[Scene change data]
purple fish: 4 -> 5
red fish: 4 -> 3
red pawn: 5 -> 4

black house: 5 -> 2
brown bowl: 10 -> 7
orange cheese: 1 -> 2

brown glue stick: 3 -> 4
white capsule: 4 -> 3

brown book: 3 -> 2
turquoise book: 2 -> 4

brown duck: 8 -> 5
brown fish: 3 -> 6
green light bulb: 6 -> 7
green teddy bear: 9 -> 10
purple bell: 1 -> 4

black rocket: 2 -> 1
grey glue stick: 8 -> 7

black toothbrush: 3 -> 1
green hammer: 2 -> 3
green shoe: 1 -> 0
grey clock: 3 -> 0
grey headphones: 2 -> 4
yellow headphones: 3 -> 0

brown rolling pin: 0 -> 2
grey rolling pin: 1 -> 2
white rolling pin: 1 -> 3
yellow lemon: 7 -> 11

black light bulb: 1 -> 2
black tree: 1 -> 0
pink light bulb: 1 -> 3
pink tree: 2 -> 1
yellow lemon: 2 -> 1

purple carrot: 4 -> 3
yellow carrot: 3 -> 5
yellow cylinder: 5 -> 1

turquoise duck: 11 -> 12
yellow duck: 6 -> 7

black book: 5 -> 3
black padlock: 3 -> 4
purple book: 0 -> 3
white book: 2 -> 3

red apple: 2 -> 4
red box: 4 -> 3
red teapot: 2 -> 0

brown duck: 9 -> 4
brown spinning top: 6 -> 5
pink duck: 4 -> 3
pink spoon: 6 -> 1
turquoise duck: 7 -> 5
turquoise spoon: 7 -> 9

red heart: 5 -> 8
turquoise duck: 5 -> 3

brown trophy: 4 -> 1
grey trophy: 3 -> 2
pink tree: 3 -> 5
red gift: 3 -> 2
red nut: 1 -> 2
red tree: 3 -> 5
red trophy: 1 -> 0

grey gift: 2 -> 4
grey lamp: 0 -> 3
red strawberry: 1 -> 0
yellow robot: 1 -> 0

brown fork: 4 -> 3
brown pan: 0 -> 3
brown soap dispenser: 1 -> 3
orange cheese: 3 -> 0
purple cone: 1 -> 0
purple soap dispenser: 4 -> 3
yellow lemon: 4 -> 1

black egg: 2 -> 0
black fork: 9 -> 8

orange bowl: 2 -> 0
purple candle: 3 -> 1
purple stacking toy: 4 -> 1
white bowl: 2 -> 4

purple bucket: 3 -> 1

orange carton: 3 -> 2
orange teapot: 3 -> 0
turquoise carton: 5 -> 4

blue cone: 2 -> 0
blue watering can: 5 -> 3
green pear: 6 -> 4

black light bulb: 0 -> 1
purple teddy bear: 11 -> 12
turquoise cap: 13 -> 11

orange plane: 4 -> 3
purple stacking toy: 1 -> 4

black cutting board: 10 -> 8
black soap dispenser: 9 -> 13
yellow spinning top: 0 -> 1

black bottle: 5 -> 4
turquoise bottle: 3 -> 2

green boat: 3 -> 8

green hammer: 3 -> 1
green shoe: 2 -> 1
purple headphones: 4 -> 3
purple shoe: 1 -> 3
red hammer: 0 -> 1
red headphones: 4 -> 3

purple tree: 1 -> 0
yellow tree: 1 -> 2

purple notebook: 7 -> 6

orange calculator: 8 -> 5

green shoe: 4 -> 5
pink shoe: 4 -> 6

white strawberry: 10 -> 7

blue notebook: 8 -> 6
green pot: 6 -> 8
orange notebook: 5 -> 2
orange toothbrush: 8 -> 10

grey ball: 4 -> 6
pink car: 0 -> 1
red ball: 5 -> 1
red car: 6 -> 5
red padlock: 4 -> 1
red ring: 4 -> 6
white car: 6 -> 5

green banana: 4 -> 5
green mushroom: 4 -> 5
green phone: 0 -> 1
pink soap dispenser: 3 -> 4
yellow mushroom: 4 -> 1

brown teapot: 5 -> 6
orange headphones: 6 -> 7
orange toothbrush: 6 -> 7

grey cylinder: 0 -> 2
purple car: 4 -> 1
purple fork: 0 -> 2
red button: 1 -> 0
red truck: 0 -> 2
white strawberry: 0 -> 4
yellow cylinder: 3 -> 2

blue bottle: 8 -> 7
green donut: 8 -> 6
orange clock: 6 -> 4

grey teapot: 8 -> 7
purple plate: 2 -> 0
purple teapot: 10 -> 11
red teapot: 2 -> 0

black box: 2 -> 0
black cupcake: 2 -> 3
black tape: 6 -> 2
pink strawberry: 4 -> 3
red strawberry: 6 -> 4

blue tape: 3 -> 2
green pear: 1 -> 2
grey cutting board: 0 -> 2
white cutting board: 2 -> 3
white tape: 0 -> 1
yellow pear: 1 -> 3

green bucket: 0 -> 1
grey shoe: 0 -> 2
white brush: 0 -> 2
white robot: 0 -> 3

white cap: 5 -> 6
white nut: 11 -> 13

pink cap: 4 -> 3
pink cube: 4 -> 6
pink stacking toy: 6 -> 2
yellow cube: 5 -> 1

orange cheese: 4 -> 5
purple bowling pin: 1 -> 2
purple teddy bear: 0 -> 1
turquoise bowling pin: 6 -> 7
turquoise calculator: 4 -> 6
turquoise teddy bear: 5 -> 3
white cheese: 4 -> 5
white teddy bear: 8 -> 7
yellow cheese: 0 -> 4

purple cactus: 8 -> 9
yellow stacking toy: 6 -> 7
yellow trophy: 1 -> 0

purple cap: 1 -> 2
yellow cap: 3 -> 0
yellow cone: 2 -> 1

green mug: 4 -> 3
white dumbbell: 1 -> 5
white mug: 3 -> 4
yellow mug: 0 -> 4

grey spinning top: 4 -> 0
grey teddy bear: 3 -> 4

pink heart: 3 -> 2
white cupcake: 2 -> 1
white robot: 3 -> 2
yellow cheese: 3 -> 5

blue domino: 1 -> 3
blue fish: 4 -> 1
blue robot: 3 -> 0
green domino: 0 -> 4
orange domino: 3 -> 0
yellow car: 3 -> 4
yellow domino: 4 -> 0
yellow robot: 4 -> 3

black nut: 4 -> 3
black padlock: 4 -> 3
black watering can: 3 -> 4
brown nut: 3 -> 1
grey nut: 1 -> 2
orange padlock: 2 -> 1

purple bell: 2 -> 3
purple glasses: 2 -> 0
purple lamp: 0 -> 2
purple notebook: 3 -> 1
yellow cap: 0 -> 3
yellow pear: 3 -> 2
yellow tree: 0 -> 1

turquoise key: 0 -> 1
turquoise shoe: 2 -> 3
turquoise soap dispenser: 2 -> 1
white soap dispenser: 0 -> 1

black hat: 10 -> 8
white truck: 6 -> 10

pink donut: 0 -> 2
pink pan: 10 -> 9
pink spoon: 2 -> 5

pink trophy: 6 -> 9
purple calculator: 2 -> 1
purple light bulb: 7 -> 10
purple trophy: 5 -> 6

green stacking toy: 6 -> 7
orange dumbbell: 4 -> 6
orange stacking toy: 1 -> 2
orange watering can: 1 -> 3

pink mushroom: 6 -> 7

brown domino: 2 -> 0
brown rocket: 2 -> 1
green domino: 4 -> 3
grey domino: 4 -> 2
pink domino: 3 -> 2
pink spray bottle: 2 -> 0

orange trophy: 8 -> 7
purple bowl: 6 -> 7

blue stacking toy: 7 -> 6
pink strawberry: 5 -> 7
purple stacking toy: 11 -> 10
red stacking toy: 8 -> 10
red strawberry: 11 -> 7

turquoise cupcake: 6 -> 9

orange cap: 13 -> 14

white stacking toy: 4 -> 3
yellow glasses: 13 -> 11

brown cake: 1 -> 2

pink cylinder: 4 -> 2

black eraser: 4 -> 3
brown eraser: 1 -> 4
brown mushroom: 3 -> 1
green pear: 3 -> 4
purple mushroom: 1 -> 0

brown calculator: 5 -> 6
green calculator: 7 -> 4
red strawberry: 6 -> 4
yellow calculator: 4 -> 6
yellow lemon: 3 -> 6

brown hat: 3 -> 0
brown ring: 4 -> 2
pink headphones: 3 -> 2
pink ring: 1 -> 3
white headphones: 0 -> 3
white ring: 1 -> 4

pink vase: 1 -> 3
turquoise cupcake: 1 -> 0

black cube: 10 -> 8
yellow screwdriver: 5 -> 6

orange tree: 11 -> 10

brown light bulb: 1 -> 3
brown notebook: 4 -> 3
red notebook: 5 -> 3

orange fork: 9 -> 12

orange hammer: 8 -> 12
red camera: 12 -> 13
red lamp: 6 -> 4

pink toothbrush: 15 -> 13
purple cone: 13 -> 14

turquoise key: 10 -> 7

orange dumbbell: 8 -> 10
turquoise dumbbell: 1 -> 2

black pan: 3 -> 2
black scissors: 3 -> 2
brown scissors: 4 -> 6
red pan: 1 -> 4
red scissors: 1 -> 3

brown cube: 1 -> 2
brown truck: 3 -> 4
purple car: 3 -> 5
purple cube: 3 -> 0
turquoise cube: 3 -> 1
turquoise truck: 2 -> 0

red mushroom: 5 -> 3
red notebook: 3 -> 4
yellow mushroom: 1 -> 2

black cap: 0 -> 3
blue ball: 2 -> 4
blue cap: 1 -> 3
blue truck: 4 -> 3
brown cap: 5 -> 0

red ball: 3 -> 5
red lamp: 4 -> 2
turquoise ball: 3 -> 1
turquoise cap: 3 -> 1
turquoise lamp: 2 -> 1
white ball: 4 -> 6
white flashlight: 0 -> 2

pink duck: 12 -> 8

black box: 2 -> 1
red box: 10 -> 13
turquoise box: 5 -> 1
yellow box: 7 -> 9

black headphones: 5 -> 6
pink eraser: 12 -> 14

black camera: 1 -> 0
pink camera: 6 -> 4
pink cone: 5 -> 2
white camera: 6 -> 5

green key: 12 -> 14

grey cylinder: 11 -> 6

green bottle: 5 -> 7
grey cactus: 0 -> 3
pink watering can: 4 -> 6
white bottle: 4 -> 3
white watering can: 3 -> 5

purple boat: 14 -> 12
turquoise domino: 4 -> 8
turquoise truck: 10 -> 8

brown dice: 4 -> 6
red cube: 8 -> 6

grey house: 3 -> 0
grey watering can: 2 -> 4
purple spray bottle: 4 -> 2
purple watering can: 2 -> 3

■ WORK ITEM:
Look through the lines above and collect those with the word "lamp".

■ RESPONSE:
grey lamp: 0 -> 3
purple lamp: 0 -> 2
red lamp: 6 -> 4
red lamp: 4 -> 2
turquoise lamp: 2 -> 1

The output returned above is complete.